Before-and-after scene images
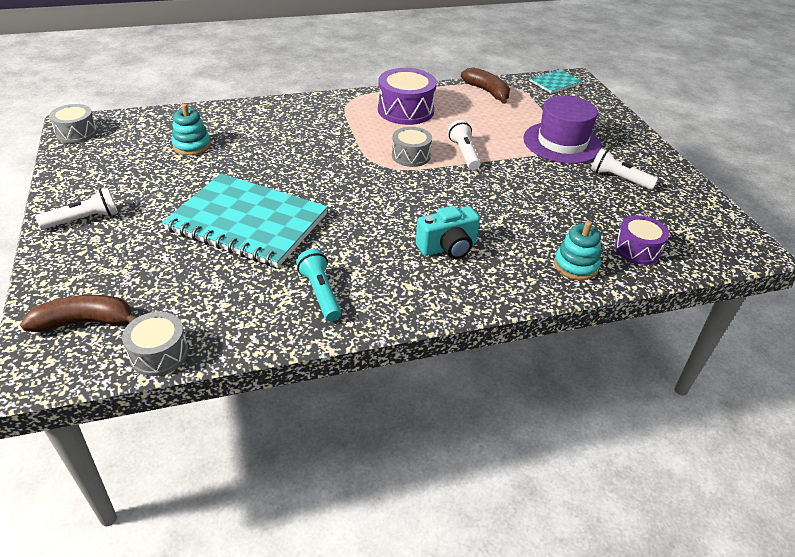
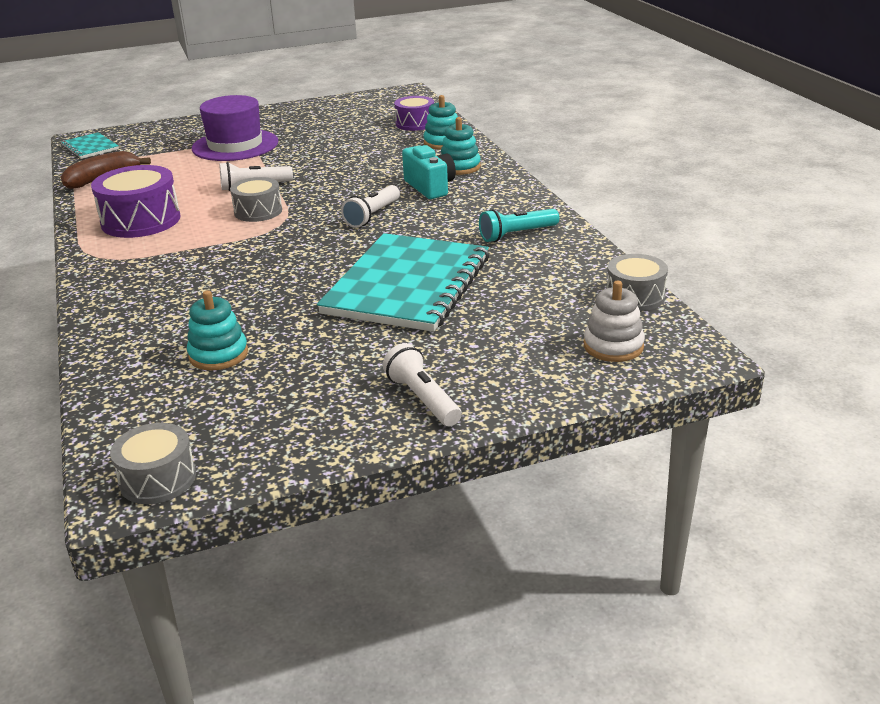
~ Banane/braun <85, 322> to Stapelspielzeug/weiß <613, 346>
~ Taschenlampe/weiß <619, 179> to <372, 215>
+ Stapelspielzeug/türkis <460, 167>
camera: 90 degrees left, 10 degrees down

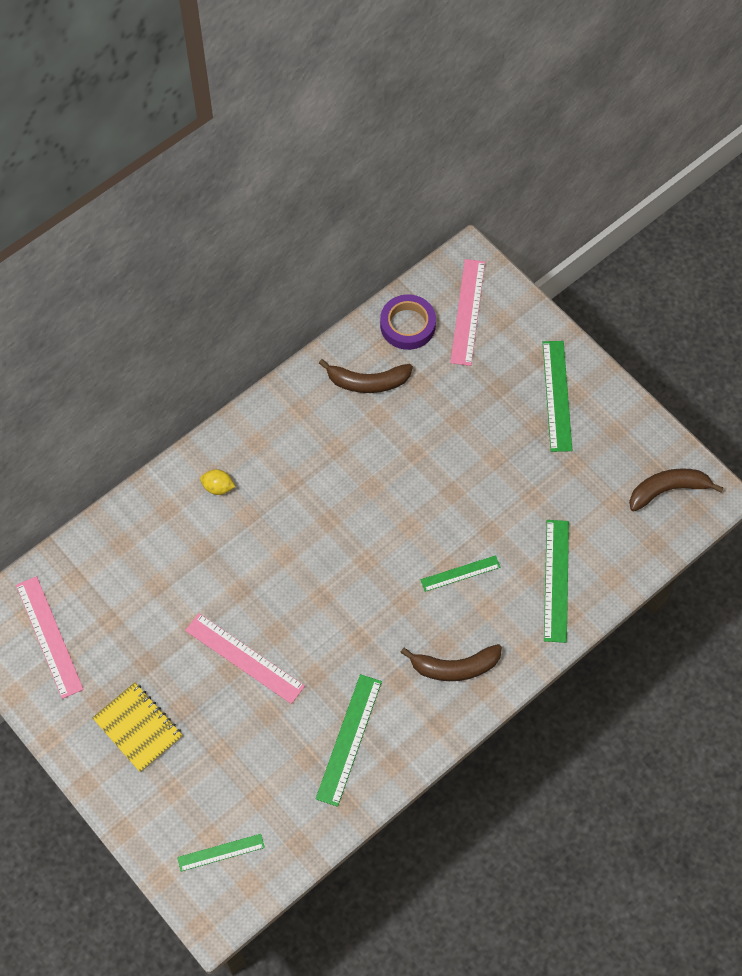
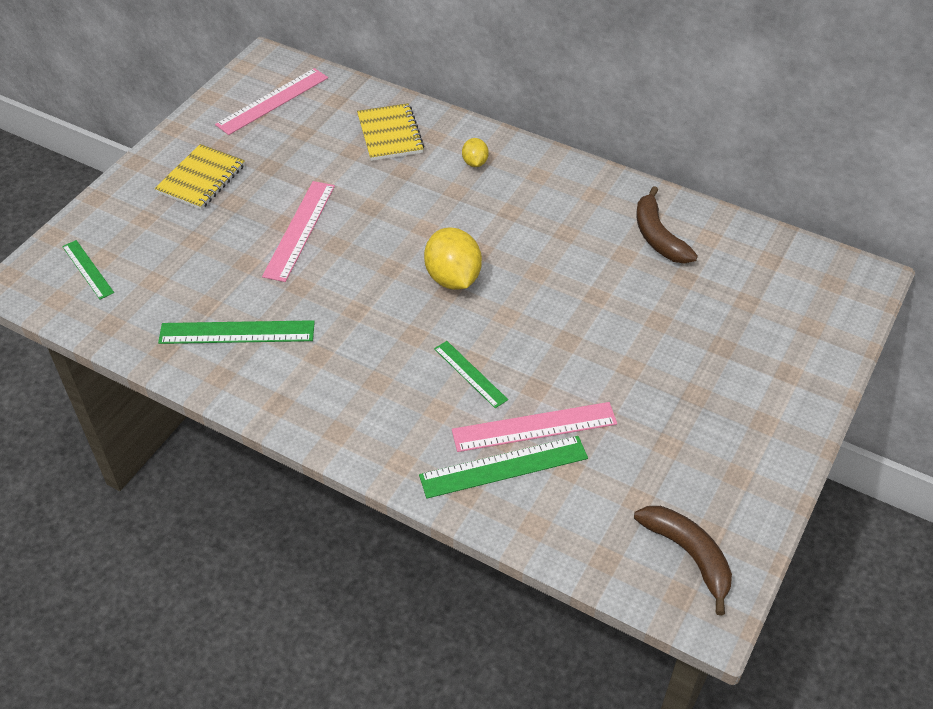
- Klebeband/lila <407, 325>
- Banane/braun <455, 667>
~ Lineal/rosa <467, 312> to <534, 427>
- Lineal/grün <557, 395>
+ Notizbuch/gelb <390, 134>
+ Zitrone/gelb <453, 278>
camera: 70 degrees right, 15 degrees down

> ABOUT THIS EXERCISE
Whenever "weiß" occurs in a line of the entries, copy that line.

> SOLUTION BELOW
~ Banane/braun <85, 322> to Stapelspielzeug/weiß <613, 346>
~ Taschenlampe/weiß <619, 179> to <372, 215>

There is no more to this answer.